## What you are asked to do
Output every record exactly and leave each picture out.

## Task data
>>

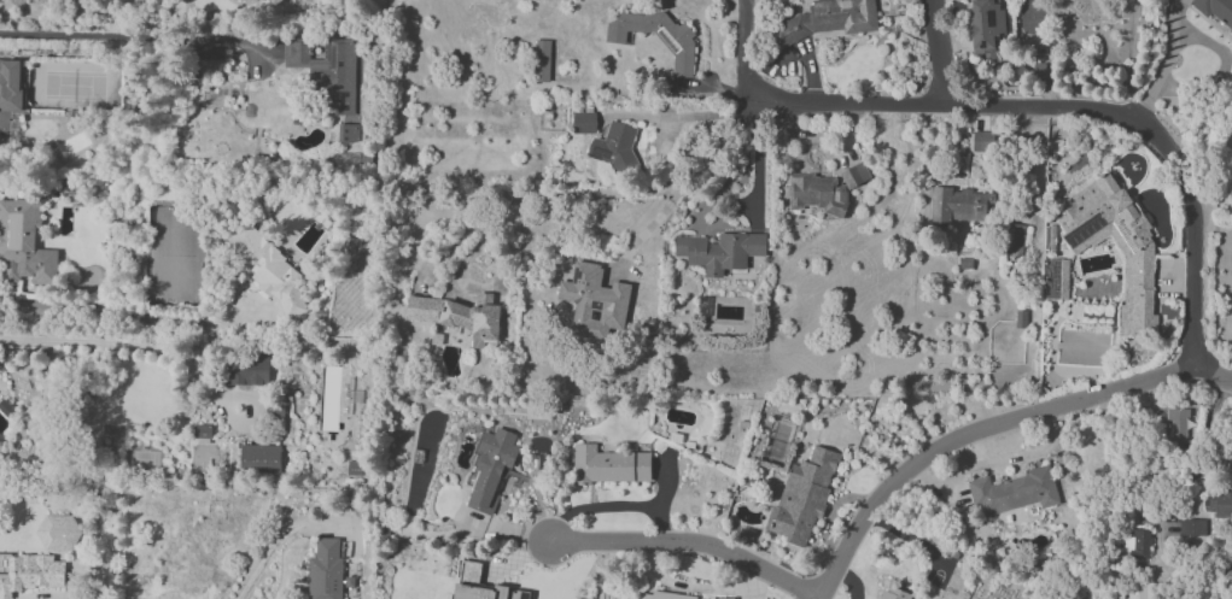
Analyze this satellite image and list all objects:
building: (238, 0)
building: (275, 0)
building: (1215, 10)
building: (829, 19)
building: (986, 24)
building: (679, 43)
road: (939, 51)
building: (542, 60)
road: (1165, 64)
building: (327, 71)
building: (9, 95)
road: (1030, 107)
road: (693, 113)
building: (584, 122)
building: (347, 133)
building: (983, 141)
building: (616, 145)
road: (758, 160)
building: (855, 175)
road: (687, 181)
building: (817, 194)
road: (539, 199)
building: (960, 204)
building: (1015, 237)
building: (24, 244)
building: (721, 251)
building: (1142, 254)
building: (267, 268)
building: (1055, 279)
building: (594, 302)
road: (132, 314)
building: (459, 315)
road: (104, 344)
building: (246, 370)
road: (1212, 377)
building: (1177, 422)
building: (202, 431)
road: (974, 437)
building: (260, 458)
road: (1153, 464)
building: (609, 465)
building: (354, 468)
building: (490, 468)
building: (1013, 491)
building: (804, 495)
building: (1220, 502)
building: (1192, 527)
road: (278, 539)
road: (688, 543)
building: (1138, 544)
building: (325, 569)
building: (30, 572)
building: (481, 585)
road: (694, 588)
building: (1140, 591)
building: (892, 593)
building: (668, 596)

<<

## Completed exercise
Analyze this satellite image and list all objects:
building: (238, 0)
building: (275, 0)
building: (1215, 10)
building: (829, 19)
building: (986, 24)
building: (679, 43)
road: (939, 51)
building: (542, 60)
road: (1165, 64)
building: (327, 71)
building: (9, 95)
road: (1030, 107)
road: (693, 113)
building: (584, 122)
building: (347, 133)
building: (983, 141)
building: (616, 145)
road: (758, 160)
building: (855, 175)
road: (687, 181)
building: (817, 194)
road: (539, 199)
building: (960, 204)
building: (1015, 237)
building: (24, 244)
building: (721, 251)
building: (1142, 254)
building: (267, 268)
building: (1055, 279)
building: (594, 302)
road: (132, 314)
building: (459, 315)
road: (104, 344)
building: (246, 370)
road: (1212, 377)
building: (1177, 422)
building: (202, 431)
road: (974, 437)
building: (260, 458)
road: (1153, 464)
building: (609, 465)
building: (354, 468)
building: (490, 468)
building: (1013, 491)
building: (804, 495)
building: (1220, 502)
building: (1192, 527)
road: (278, 539)
road: (688, 543)
building: (1138, 544)
building: (325, 569)
building: (30, 572)
building: (481, 585)
road: (694, 588)
building: (1140, 591)
building: (892, 593)
building: (668, 596)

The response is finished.